▸ **PROVIDED ENTRIES**:
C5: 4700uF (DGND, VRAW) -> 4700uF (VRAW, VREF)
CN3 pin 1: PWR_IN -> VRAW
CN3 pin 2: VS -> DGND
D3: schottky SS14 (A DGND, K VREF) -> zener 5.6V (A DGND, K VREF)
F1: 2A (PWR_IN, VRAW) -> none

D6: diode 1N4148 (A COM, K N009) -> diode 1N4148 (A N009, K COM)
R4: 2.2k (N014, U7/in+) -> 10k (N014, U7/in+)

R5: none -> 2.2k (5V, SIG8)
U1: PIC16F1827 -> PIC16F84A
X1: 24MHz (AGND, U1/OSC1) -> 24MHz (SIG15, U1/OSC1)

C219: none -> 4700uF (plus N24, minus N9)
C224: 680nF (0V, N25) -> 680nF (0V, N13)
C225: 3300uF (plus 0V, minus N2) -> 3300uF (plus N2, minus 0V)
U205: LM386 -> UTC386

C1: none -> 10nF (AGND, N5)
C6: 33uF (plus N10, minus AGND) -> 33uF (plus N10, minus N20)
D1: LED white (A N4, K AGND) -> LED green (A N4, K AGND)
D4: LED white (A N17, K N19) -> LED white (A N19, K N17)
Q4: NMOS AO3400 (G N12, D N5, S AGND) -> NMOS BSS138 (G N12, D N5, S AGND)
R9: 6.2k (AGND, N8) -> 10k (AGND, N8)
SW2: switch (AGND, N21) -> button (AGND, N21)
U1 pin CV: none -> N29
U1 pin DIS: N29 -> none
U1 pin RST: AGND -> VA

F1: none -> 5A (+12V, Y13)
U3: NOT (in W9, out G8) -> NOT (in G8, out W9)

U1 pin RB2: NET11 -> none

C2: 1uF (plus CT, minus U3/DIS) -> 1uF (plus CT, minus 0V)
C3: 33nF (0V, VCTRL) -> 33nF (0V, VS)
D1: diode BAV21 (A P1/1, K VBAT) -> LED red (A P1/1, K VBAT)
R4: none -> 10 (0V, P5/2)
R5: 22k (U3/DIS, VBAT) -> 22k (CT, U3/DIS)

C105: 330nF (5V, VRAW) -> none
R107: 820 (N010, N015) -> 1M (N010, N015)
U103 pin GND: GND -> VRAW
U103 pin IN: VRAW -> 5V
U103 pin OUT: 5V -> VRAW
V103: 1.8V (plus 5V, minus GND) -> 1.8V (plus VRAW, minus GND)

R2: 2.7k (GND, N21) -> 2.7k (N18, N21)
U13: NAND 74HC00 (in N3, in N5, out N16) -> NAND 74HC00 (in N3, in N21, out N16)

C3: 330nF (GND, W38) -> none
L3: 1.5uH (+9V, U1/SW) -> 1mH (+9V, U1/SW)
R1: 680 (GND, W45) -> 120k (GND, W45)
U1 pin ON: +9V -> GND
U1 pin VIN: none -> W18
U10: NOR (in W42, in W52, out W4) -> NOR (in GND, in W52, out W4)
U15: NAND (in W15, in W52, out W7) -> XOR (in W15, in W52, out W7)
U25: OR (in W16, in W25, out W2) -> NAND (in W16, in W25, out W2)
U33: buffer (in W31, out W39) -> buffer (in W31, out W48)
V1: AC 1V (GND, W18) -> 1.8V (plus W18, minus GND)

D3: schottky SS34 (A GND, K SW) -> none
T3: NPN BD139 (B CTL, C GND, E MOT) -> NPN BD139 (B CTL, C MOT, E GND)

▸ **PROBLEM DESCRIPTION**: Of the entries above, transcribe exactly those lines that fall between the line containing "U1: PIC16F1827 -> PIC16F84A" and the line containing "R9: 6.2k (AGND, N8) -> 10k (AGND, N8)", together with those two lines.

▸ **EXERCISE ANSWER**:
U1: PIC16F1827 -> PIC16F84A
X1: 24MHz (AGND, U1/OSC1) -> 24MHz (SIG15, U1/OSC1)

C219: none -> 4700uF (plus N24, minus N9)
C224: 680nF (0V, N25) -> 680nF (0V, N13)
C225: 3300uF (plus 0V, minus N2) -> 3300uF (plus N2, minus 0V)
U205: LM386 -> UTC386

C1: none -> 10nF (AGND, N5)
C6: 33uF (plus N10, minus AGND) -> 33uF (plus N10, minus N20)
D1: LED white (A N4, K AGND) -> LED green (A N4, K AGND)
D4: LED white (A N17, K N19) -> LED white (A N19, K N17)
Q4: NMOS AO3400 (G N12, D N5, S AGND) -> NMOS BSS138 (G N12, D N5, S AGND)
R9: 6.2k (AGND, N8) -> 10k (AGND, N8)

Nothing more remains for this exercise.